PROBLEM TO WORK ON
Where the records below reach the line containing "orange carton: 5 -> 4", start transcribing, and end with the line containing "white strawberry: 3 -> 4", exactly and with nothing else added.

Recorded data:
↓↓↓
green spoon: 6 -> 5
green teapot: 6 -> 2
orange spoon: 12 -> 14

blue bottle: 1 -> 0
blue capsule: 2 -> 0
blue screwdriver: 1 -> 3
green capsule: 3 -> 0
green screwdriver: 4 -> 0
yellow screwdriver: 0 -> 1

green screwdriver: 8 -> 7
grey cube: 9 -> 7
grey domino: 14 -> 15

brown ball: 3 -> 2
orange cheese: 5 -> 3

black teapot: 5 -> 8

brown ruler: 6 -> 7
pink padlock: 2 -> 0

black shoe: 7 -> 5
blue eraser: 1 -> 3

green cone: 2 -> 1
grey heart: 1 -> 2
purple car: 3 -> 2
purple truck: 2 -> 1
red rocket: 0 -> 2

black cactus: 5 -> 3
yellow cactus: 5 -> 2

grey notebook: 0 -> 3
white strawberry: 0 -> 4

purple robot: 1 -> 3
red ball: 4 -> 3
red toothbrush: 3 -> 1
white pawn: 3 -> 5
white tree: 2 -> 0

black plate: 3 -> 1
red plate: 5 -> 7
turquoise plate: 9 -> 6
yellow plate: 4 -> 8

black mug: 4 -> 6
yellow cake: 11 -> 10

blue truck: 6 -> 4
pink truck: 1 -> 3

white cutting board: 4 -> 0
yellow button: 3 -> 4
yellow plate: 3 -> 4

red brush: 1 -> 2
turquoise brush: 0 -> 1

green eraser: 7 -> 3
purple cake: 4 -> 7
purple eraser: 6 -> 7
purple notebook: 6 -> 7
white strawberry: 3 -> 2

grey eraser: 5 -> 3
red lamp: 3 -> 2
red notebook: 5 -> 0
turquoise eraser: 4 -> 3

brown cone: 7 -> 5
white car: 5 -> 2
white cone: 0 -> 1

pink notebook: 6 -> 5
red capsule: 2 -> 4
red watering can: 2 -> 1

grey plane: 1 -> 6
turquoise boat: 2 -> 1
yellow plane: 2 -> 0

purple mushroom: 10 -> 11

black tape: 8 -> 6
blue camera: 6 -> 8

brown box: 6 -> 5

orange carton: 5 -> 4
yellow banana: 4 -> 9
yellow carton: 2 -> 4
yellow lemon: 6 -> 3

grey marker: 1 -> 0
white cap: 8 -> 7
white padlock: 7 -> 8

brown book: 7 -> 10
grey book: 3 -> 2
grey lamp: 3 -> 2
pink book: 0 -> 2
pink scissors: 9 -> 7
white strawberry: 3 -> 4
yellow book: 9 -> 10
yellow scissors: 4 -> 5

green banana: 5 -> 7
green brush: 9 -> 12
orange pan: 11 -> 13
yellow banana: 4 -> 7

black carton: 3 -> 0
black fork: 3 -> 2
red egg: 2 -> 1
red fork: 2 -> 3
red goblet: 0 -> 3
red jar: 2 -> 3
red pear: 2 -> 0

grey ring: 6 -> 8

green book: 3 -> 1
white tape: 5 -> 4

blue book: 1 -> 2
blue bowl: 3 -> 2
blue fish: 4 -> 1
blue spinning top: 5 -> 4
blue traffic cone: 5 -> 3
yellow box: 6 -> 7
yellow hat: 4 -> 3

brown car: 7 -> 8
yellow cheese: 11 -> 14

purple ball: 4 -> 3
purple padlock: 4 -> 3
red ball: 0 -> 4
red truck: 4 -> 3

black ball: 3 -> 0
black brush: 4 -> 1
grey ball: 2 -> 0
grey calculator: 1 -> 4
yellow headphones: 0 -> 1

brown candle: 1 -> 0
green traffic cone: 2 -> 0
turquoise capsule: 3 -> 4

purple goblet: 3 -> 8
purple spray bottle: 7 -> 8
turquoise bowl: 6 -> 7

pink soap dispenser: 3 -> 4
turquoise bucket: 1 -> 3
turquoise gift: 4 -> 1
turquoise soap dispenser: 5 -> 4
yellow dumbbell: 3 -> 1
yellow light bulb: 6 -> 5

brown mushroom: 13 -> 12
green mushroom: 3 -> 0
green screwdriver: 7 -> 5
↑↑↑
RESPONSE AREA
orange carton: 5 -> 4
yellow banana: 4 -> 9
yellow carton: 2 -> 4
yellow lemon: 6 -> 3

grey marker: 1 -> 0
white cap: 8 -> 7
white padlock: 7 -> 8

brown book: 7 -> 10
grey book: 3 -> 2
grey lamp: 3 -> 2
pink book: 0 -> 2
pink scissors: 9 -> 7
white strawberry: 3 -> 4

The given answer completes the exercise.